⟨

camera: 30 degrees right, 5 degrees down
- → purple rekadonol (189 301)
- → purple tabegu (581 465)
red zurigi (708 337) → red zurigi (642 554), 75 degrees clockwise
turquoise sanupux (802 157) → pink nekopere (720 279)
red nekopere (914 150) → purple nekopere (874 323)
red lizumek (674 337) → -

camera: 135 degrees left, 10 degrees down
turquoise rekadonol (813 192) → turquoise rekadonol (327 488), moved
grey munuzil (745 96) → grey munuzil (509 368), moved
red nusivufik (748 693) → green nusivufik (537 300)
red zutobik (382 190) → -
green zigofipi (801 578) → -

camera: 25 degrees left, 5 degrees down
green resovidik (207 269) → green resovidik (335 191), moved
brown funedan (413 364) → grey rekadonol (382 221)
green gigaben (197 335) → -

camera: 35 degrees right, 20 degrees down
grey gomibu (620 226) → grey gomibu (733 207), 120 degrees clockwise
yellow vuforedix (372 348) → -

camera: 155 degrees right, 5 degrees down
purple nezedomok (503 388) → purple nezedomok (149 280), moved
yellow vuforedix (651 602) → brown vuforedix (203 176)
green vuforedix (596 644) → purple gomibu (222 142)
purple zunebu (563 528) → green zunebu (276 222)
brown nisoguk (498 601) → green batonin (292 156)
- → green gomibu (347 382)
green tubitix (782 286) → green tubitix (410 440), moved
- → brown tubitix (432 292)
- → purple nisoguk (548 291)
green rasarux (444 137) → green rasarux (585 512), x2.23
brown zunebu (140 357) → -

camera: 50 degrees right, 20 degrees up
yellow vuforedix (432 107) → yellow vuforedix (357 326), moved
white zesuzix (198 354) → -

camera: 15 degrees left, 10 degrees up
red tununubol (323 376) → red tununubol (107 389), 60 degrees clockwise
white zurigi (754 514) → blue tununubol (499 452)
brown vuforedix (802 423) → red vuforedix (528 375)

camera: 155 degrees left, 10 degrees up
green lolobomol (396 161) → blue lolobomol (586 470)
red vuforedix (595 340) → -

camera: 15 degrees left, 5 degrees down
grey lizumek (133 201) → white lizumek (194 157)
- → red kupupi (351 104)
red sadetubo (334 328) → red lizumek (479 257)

⟩

Exercise prompt:
Scan the listing above for the word "nekopere" and show each line where it is found.

Result for this exercise:
turquoise sanupux (802 157) → pink nekopere (720 279)
red nekopere (914 150) → purple nekopere (874 323)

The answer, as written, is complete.